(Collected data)
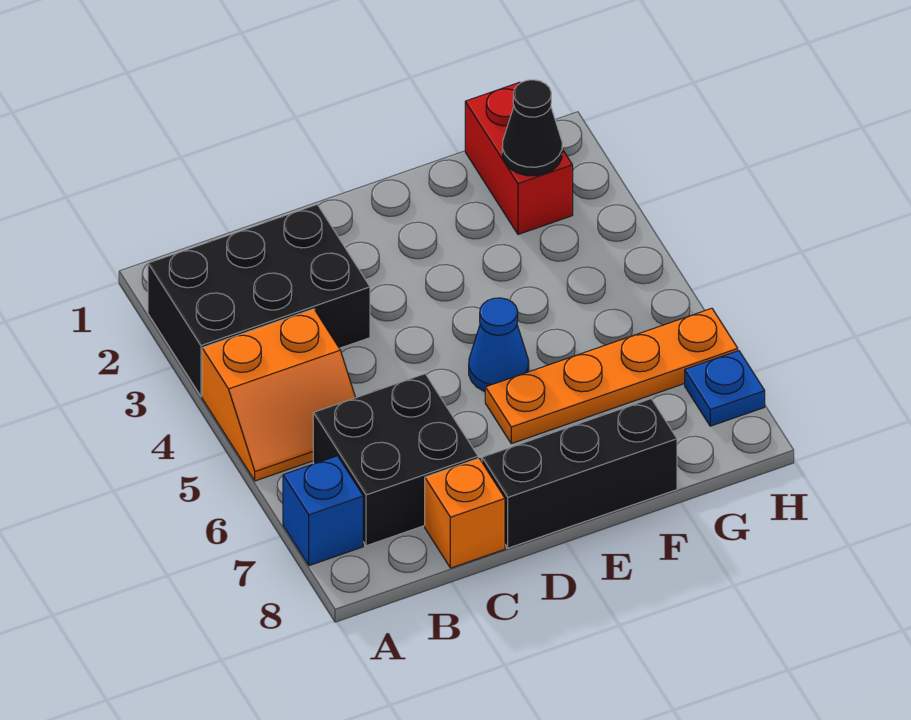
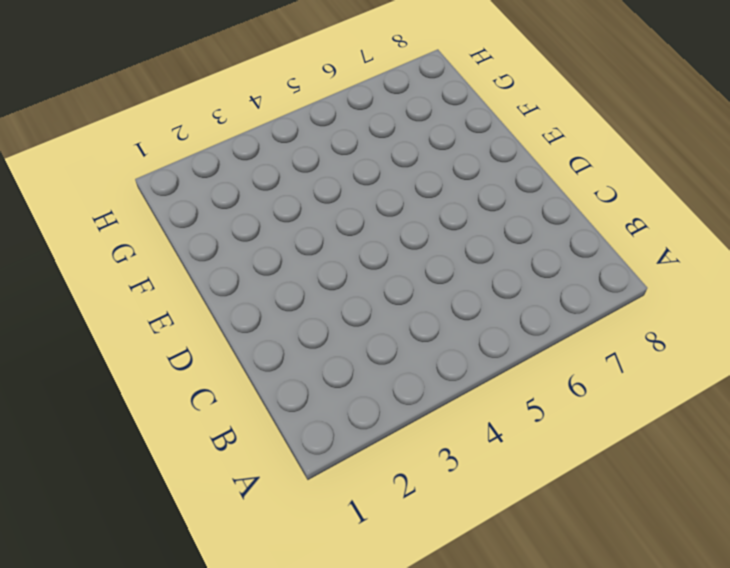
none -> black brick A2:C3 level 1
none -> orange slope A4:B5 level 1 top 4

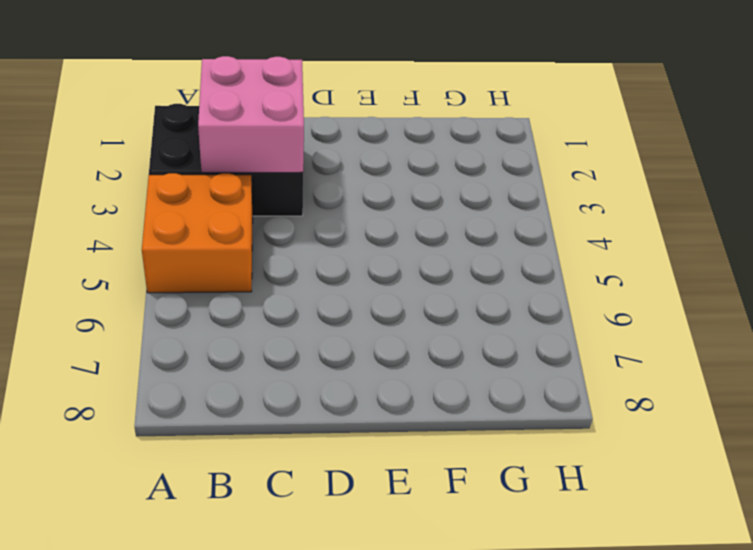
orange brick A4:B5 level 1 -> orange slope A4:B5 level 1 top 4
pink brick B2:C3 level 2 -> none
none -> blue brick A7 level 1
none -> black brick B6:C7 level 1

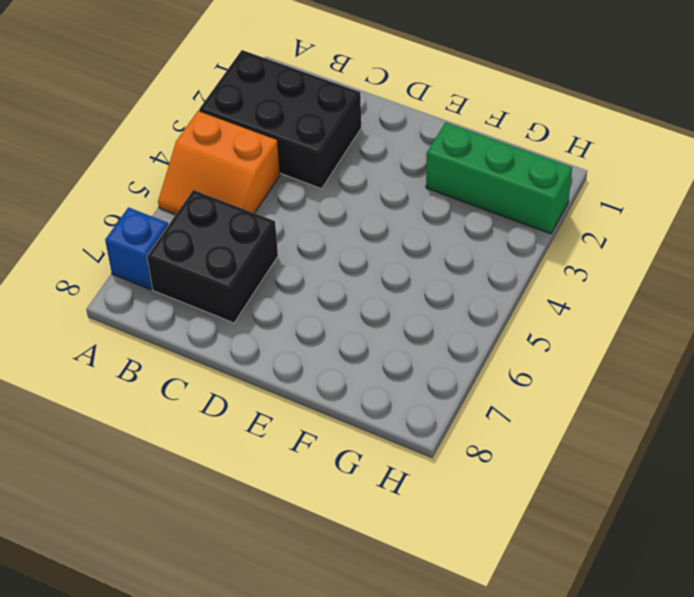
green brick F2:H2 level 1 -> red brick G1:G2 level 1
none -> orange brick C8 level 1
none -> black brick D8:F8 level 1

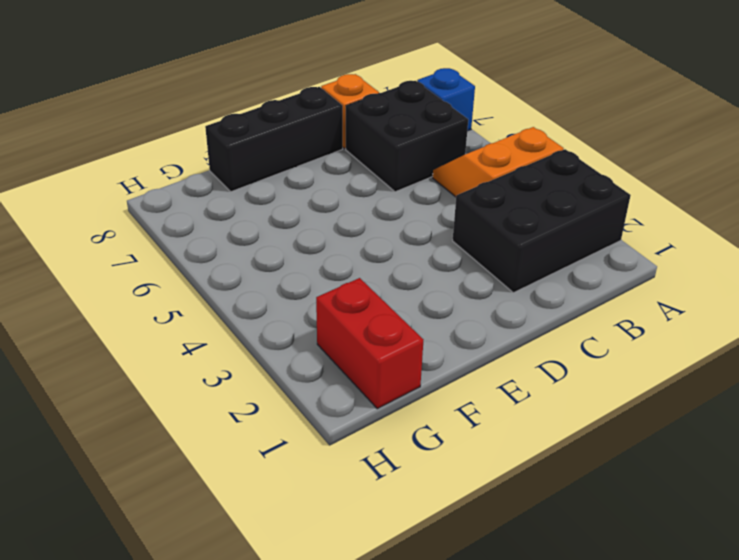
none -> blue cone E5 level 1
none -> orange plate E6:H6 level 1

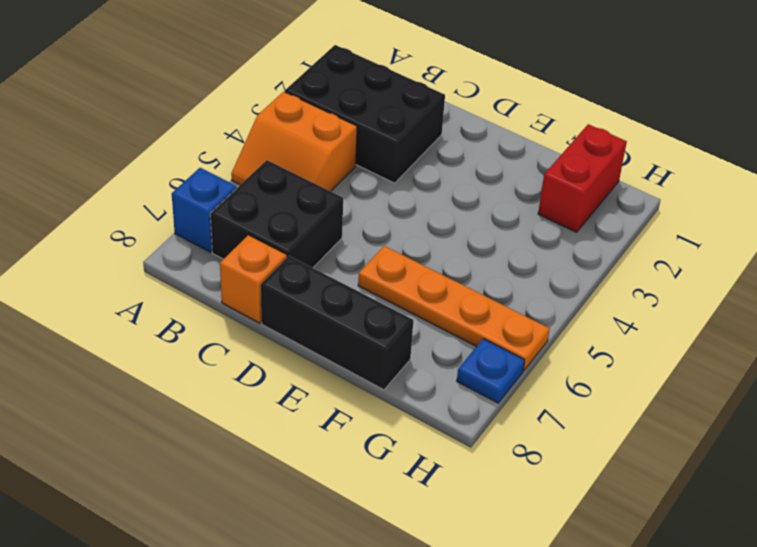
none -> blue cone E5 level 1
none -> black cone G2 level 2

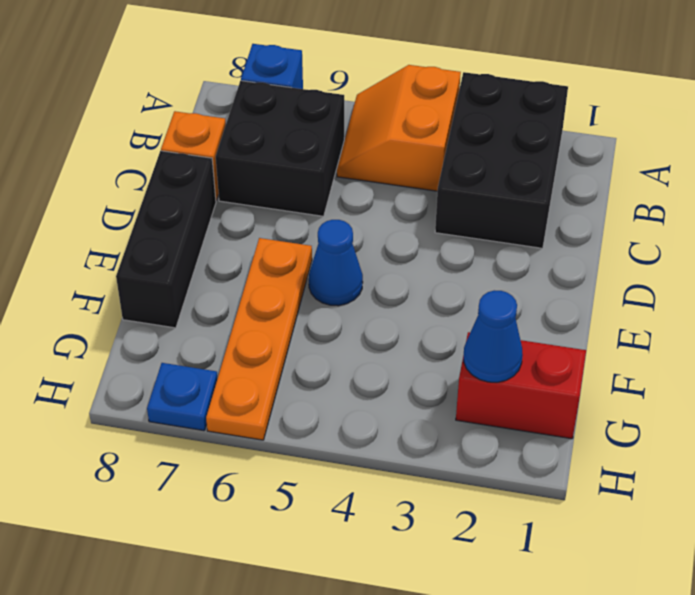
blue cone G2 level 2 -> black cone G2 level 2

--

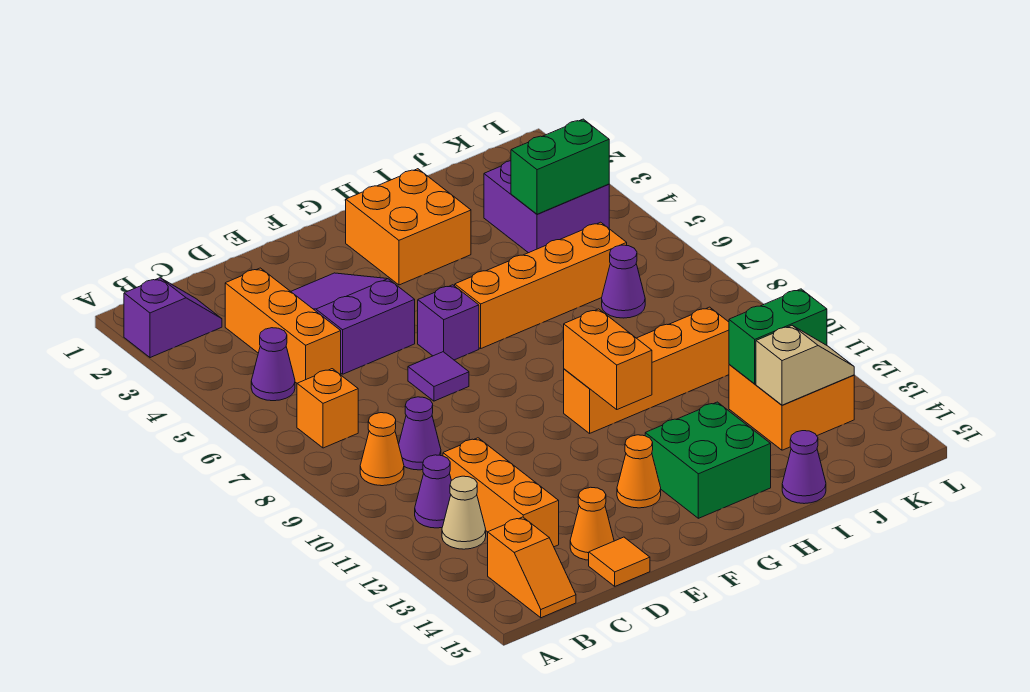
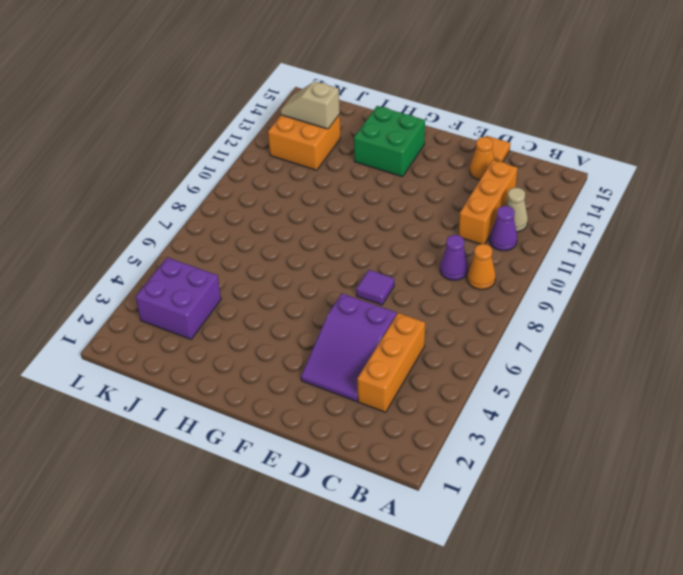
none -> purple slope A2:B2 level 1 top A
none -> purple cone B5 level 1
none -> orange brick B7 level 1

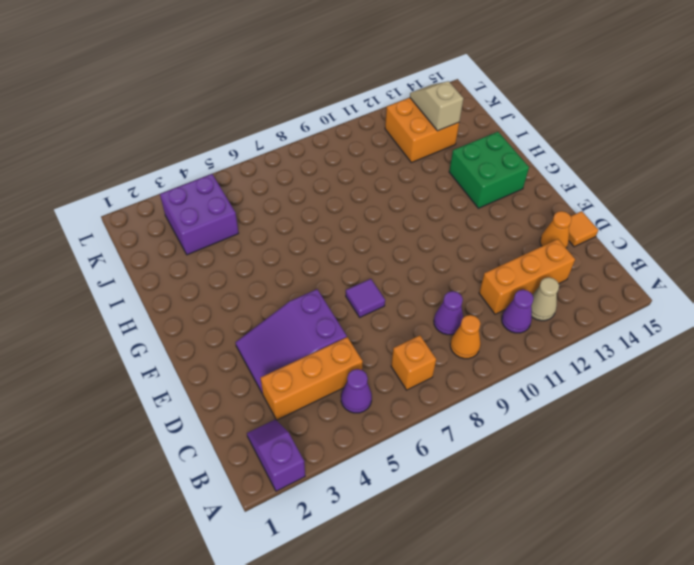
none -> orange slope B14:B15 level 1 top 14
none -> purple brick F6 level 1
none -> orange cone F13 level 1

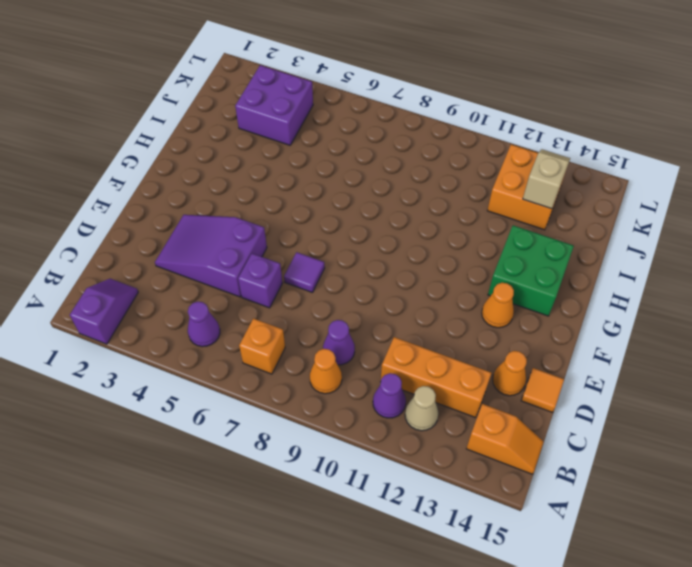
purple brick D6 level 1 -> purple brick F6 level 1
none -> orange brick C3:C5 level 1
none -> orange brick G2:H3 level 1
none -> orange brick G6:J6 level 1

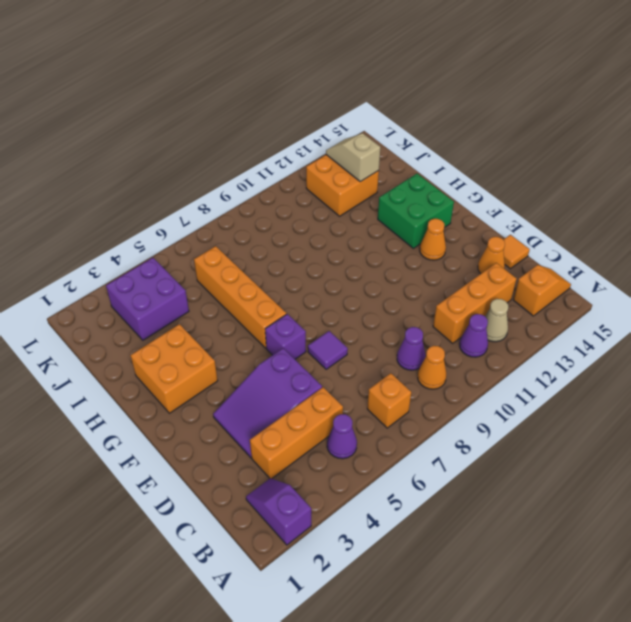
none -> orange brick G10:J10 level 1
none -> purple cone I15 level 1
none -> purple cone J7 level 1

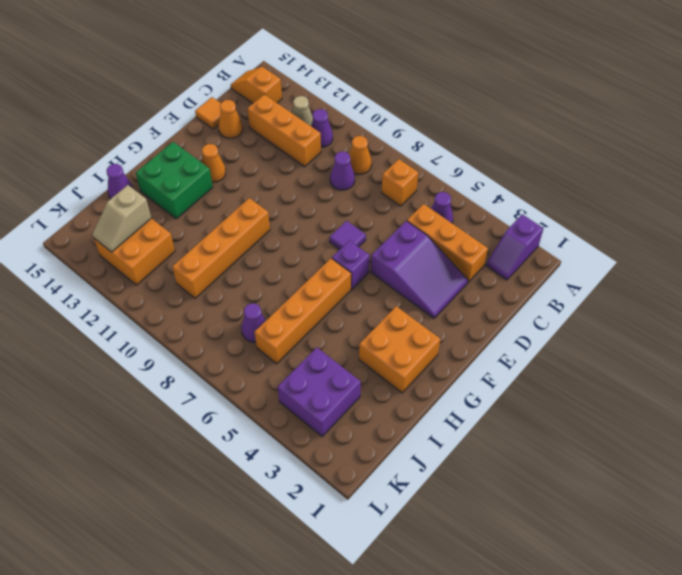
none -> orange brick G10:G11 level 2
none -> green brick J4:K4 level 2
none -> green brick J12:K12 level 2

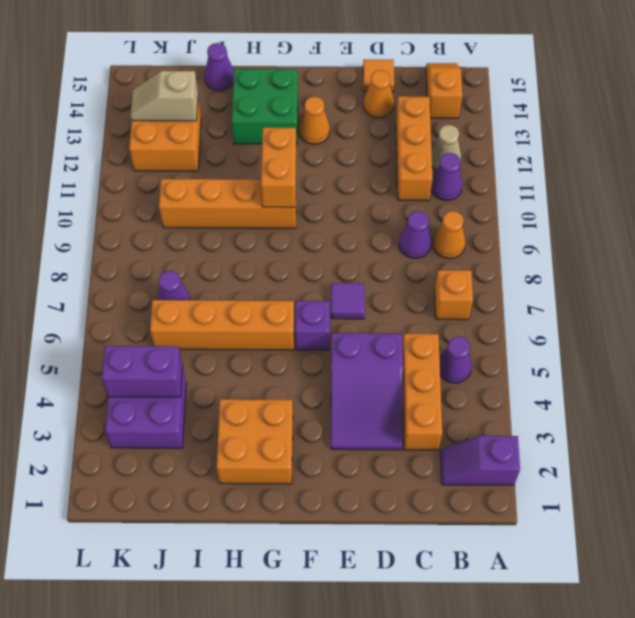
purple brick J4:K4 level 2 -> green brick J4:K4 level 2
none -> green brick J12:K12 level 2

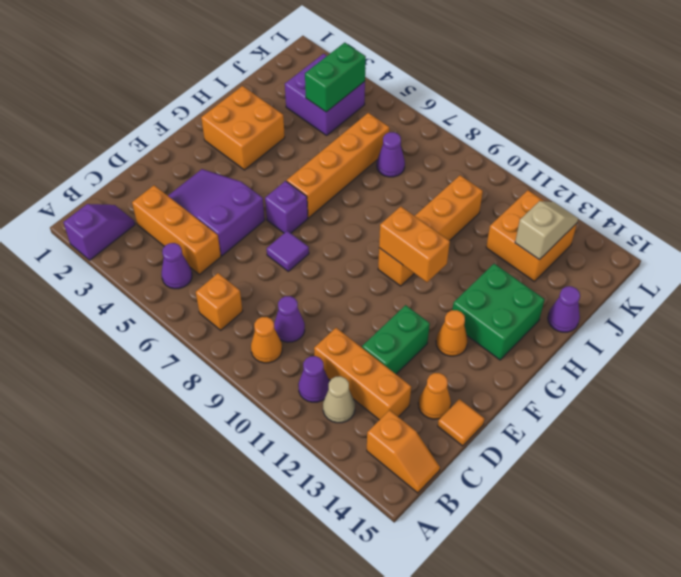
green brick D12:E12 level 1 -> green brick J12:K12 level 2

What the task asks
Could you work out how many lines above contain the string "slope"? Answer with the number only.

Solution below
4